▶

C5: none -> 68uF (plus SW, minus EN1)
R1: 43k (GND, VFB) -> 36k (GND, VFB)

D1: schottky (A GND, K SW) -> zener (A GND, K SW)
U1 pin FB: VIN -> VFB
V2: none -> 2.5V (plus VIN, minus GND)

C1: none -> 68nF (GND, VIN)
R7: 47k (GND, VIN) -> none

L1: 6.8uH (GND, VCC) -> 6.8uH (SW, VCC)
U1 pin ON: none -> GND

◀

▶ **Your goal**: Keeping every line exactly as it is, copy all the records.

▶ **Exercise output**:
C5: none -> 68uF (plus SW, minus EN1)
R1: 43k (GND, VFB) -> 36k (GND, VFB)

D1: schottky (A GND, K SW) -> zener (A GND, K SW)
U1 pin FB: VIN -> VFB
V2: none -> 2.5V (plus VIN, minus GND)

C1: none -> 68nF (GND, VIN)
R7: 47k (GND, VIN) -> none

L1: 6.8uH (GND, VCC) -> 6.8uH (SW, VCC)
U1 pin ON: none -> GND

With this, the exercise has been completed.